(Beginning of Provided material)

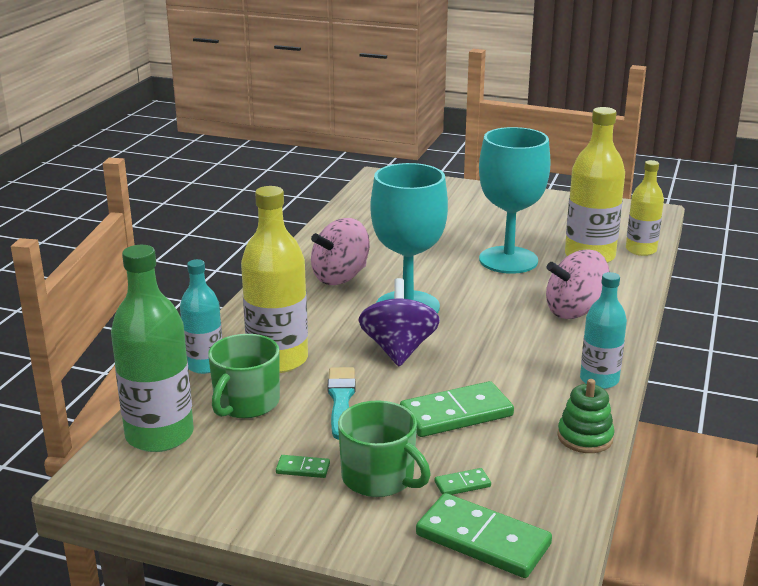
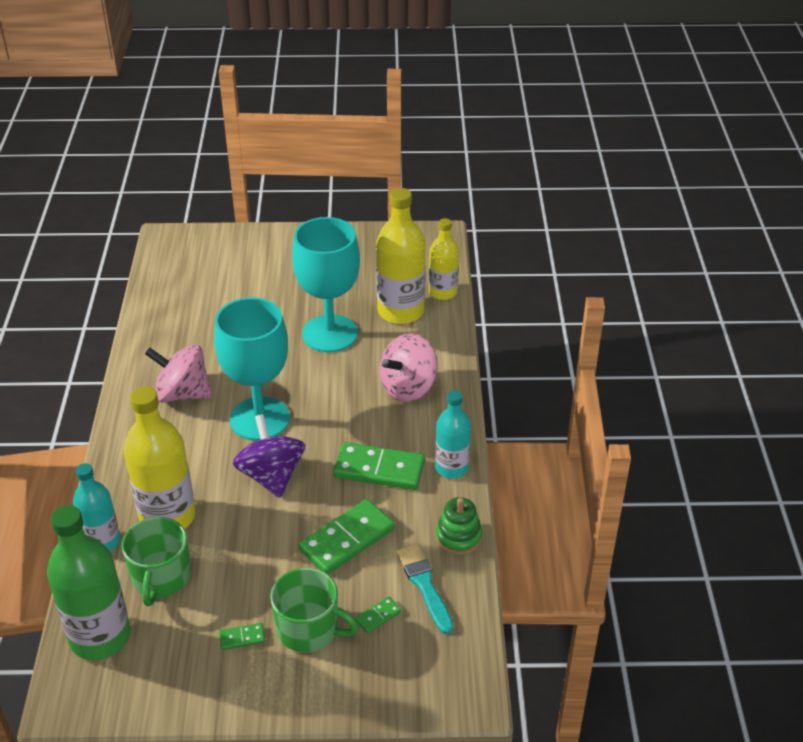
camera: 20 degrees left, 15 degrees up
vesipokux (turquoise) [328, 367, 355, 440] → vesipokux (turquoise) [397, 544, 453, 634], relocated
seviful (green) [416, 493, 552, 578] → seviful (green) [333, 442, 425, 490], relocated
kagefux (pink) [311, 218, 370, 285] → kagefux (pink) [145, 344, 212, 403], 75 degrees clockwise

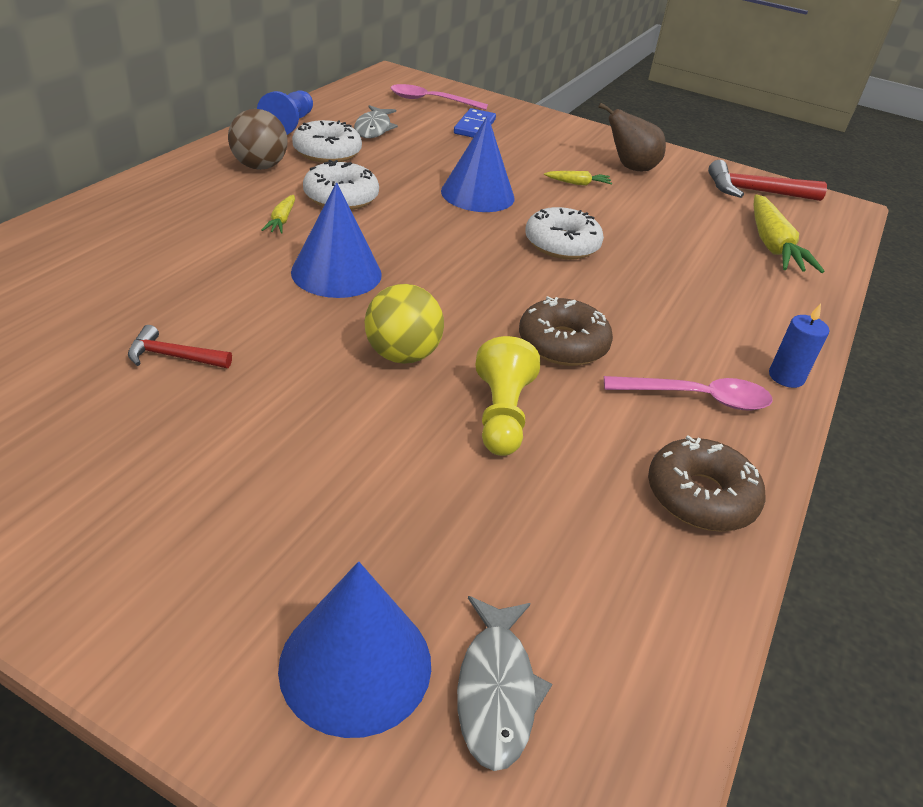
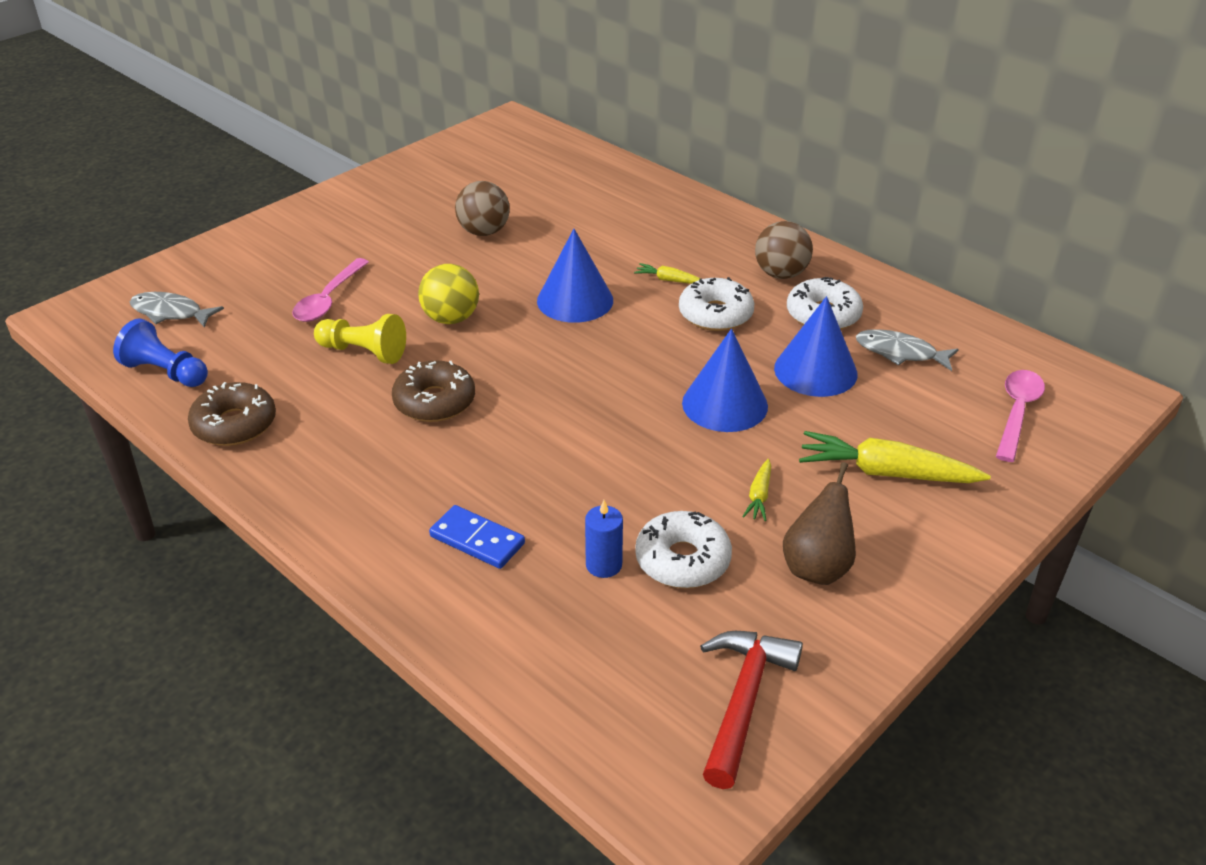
camera: 110 degrees right, 0 degrees up
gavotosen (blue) [257, 90, 313, 135] → gavotosen (blue) [113, 318, 208, 387], relocated
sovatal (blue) [278, 562, 431, 738] → sovatal (blue) [774, 296, 858, 397], relocated
seviful (blue) [454, 108, 496, 138] → seviful (blue) [429, 505, 525, 569], relocated
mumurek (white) [525, 207, 604, 259] → mumurek (white) [635, 511, 732, 588], relocated
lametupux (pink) [604, 376, 772, 411] → lametupux (pink) [292, 258, 369, 322], relocated
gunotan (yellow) [754, 194, 825, 273] → gunotan (yellow) [799, 431, 991, 483], relocated
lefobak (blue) [769, 304, 829, 388] → lefobak (blue) [585, 500, 623, 578], relocated
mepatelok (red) [128, 325, 232, 368] → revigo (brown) [455, 181, 510, 236]

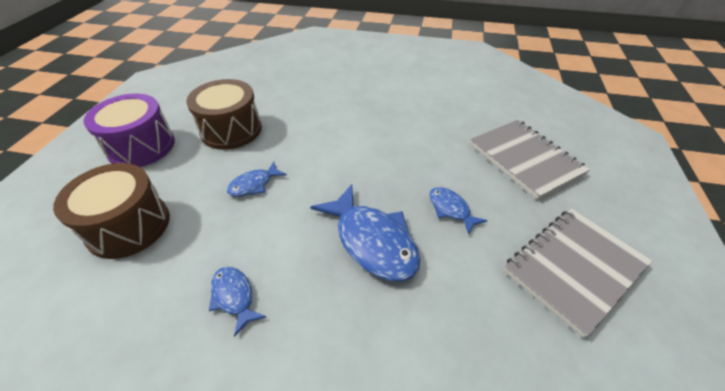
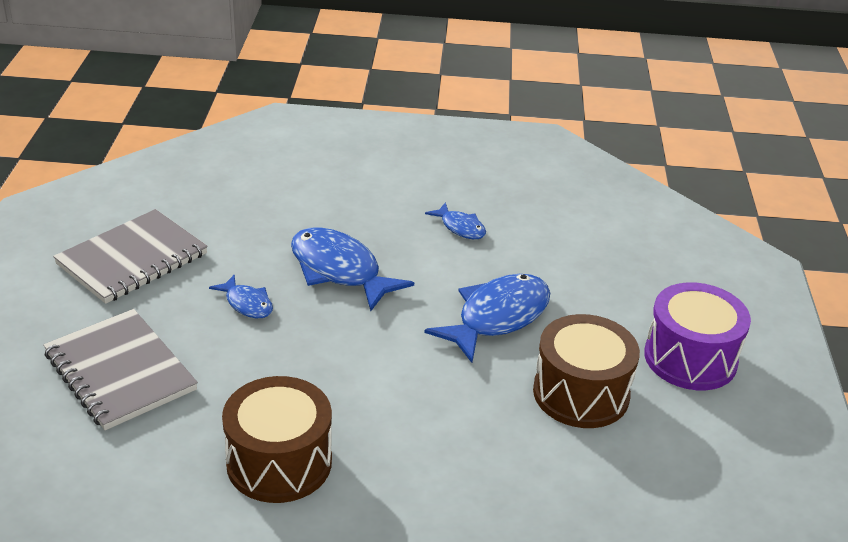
camera: 170 degrees right, 10 degrees down
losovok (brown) [53, 163, 170, 259] → losovok (brown) [222, 376, 332, 503], relocated
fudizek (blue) [227, 162, 287, 197] → fudizek (blue) [424, 274, 550, 363], x1.92

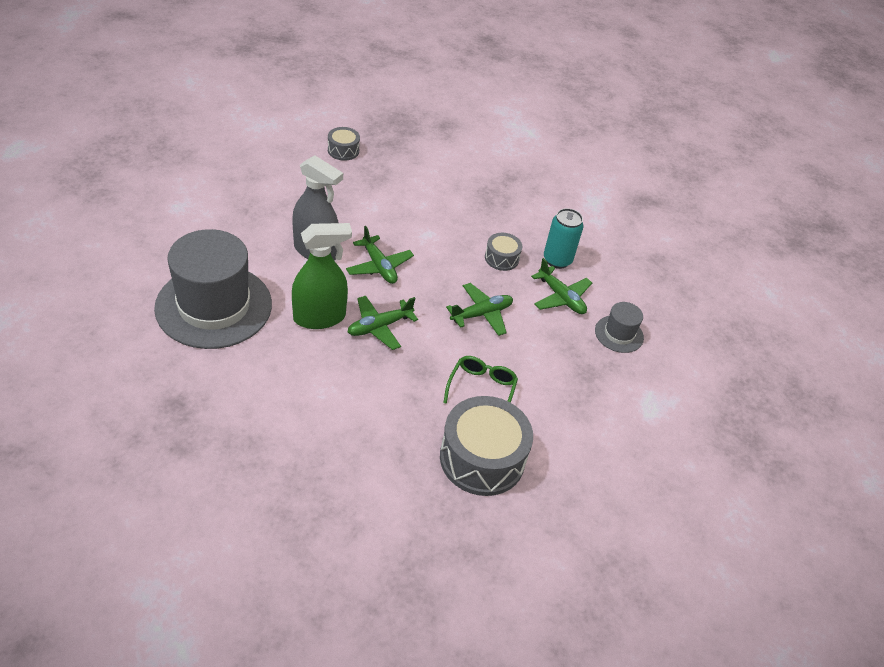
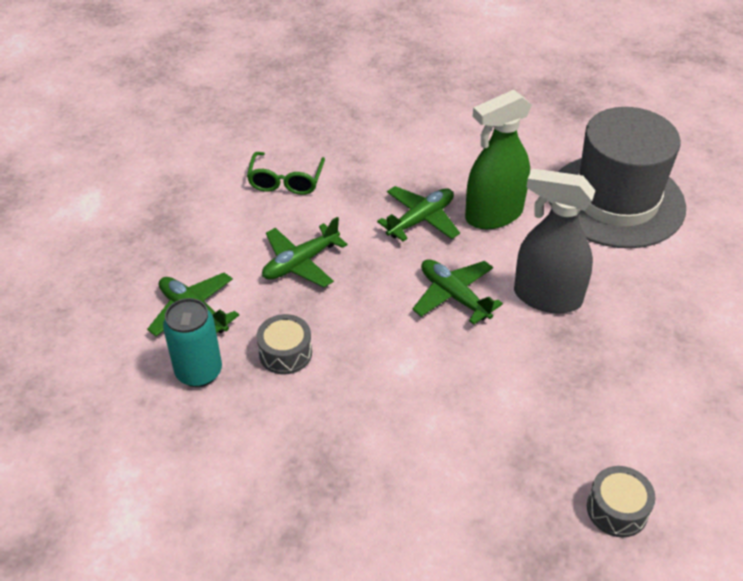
camera: 175 degrees right, 0 degrees up
losovok (grey) [440, 396, 533, 496] → -
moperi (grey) [595, 302, 644, 353] → -

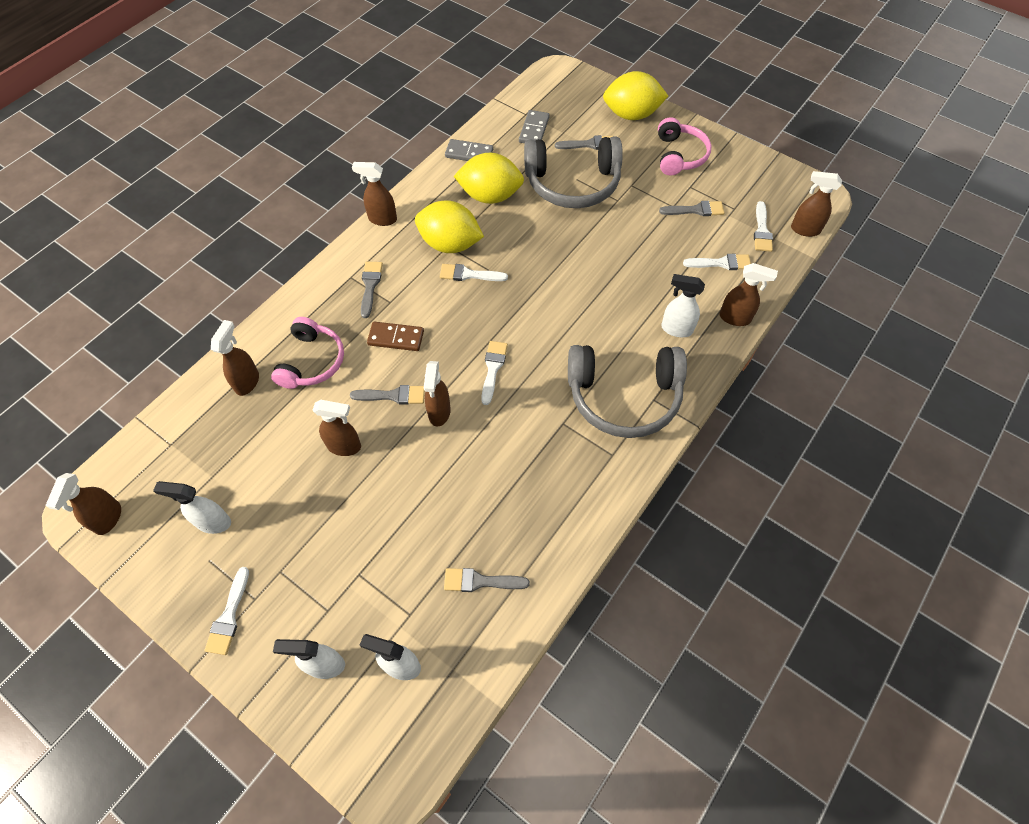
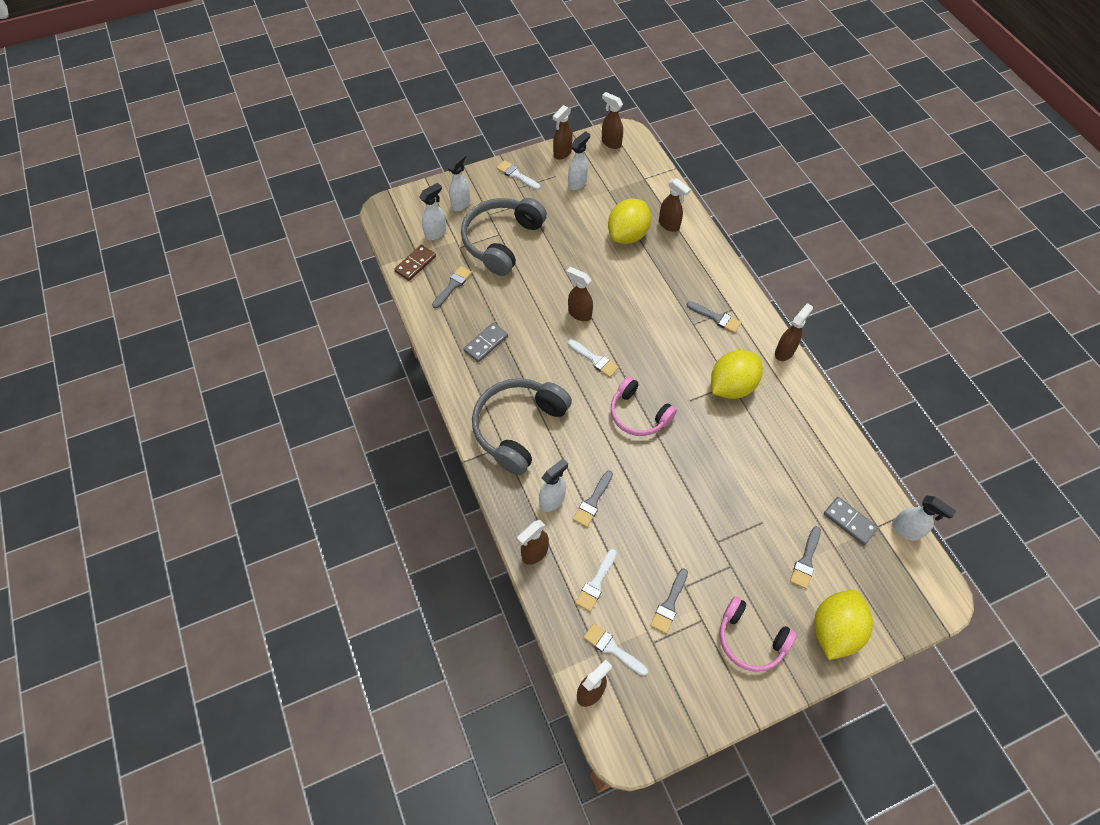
camera: 120 degrees right, 0 degrees up
vesipokux (white) [440, 264, 508, 281] → -
- → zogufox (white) [892, 495, 956, 541]
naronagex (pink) [271, 317, 344, 389] → naronagex (pink) [611, 377, 677, 436], relocated
zogufox (brown) [312, 400, 361, 456] → zogufox (brown) [553, 105, 573, 160], relocated
vesipokux (grey) [350, 385, 425, 404] → vesipokux (grey) [573, 471, 613, 527], relocated
seviful (brown) [367, 322, 424, 351] → seviful (brown) [394, 245, 436, 281], relocated
seviful (grey) [445, 139, 493, 161] → seviful (grey) [463, 323, 508, 362], relocated
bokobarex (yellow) [453, 153, 524, 204] → bokobarex (yellow) [608, 199, 651, 244], relocated
naronagex (grey) [524, 136, 623, 208] → naronagex (grey) [461, 198, 547, 276], relocated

(End of Provided material)

Work order
Reproduce verbatim the opening line of the material and every line after it, up to and including the line with "- → zogufox (white) [892, 495, 956, 541]", but no pictures.

Your response
camera: 20 degrees left, 15 degrees up
vesipokux (turquoise) [328, 367, 355, 440] → vesipokux (turquoise) [397, 544, 453, 634], relocated
seviful (green) [416, 493, 552, 578] → seviful (green) [333, 442, 425, 490], relocated
kagefux (pink) [311, 218, 370, 285] → kagefux (pink) [145, 344, 212, 403], 75 degrees clockwise

camera: 110 degrees right, 0 degrees up
gavotosen (blue) [257, 90, 313, 135] → gavotosen (blue) [113, 318, 208, 387], relocated
sovatal (blue) [278, 562, 431, 738] → sovatal (blue) [774, 296, 858, 397], relocated
seviful (blue) [454, 108, 496, 138] → seviful (blue) [429, 505, 525, 569], relocated
mumurek (white) [525, 207, 604, 259] → mumurek (white) [635, 511, 732, 588], relocated
lametupux (pink) [604, 376, 772, 411] → lametupux (pink) [292, 258, 369, 322], relocated
gunotan (yellow) [754, 194, 825, 273] → gunotan (yellow) [799, 431, 991, 483], relocated
lefobak (blue) [769, 304, 829, 388] → lefobak (blue) [585, 500, 623, 578], relocated
mepatelok (red) [128, 325, 232, 368] → revigo (brown) [455, 181, 510, 236]

camera: 170 degrees right, 10 degrees down
losovok (brown) [53, 163, 170, 259] → losovok (brown) [222, 376, 332, 503], relocated
fudizek (blue) [227, 162, 287, 197] → fudizek (blue) [424, 274, 550, 363], x1.92

camera: 175 degrees right, 0 degrees up
losovok (grey) [440, 396, 533, 496] → -
moperi (grey) [595, 302, 644, 353] → -

camera: 120 degrees right, 0 degrees up
vesipokux (white) [440, 264, 508, 281] → -
- → zogufox (white) [892, 495, 956, 541]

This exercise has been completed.